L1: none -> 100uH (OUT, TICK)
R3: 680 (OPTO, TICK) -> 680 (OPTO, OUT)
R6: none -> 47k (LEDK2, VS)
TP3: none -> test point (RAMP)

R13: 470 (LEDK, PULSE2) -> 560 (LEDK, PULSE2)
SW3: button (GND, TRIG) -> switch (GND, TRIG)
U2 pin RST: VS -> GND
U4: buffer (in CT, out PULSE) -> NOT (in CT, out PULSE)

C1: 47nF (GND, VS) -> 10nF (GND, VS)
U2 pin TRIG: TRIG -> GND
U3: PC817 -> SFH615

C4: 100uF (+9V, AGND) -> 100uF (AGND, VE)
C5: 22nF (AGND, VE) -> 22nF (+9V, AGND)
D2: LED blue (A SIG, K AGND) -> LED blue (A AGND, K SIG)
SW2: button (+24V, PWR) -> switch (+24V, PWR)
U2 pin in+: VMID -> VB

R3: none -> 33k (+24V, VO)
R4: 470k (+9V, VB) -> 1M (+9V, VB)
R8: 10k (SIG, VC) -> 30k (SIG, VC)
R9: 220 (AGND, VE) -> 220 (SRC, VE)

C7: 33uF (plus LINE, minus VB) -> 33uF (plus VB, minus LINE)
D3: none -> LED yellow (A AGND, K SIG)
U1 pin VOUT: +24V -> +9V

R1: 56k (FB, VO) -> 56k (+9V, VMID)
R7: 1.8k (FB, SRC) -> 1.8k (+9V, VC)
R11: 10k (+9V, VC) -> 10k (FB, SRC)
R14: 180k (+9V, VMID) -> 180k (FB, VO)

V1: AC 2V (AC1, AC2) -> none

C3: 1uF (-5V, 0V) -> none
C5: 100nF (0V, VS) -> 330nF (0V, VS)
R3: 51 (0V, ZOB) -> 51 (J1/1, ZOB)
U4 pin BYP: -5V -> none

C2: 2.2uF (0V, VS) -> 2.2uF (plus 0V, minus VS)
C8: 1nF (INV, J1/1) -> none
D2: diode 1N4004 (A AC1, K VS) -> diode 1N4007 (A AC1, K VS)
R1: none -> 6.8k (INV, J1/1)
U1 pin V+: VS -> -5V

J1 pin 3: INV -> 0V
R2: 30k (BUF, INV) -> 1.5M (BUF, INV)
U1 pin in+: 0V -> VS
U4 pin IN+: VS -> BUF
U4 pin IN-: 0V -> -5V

What you need to do:
Please give an exact copy of the lines above, beginning with the line containing "U4: buffer (in" and running through the line containing "R1: 56k (FB, VO) -> 56k (+9V, VMID)", and of no other lines.

Response below:
U4: buffer (in CT, out PULSE) -> NOT (in CT, out PULSE)

C1: 47nF (GND, VS) -> 10nF (GND, VS)
U2 pin TRIG: TRIG -> GND
U3: PC817 -> SFH615

C4: 100uF (+9V, AGND) -> 100uF (AGND, VE)
C5: 22nF (AGND, VE) -> 22nF (+9V, AGND)
D2: LED blue (A SIG, K AGND) -> LED blue (A AGND, K SIG)
SW2: button (+24V, PWR) -> switch (+24V, PWR)
U2 pin in+: VMID -> VB

R3: none -> 33k (+24V, VO)
R4: 470k (+9V, VB) -> 1M (+9V, VB)
R8: 10k (SIG, VC) -> 30k (SIG, VC)
R9: 220 (AGND, VE) -> 220 (SRC, VE)

C7: 33uF (plus LINE, minus VB) -> 33uF (plus VB, minus LINE)
D3: none -> LED yellow (A AGND, K SIG)
U1 pin VOUT: +24V -> +9V

R1: 56k (FB, VO) -> 56k (+9V, VMID)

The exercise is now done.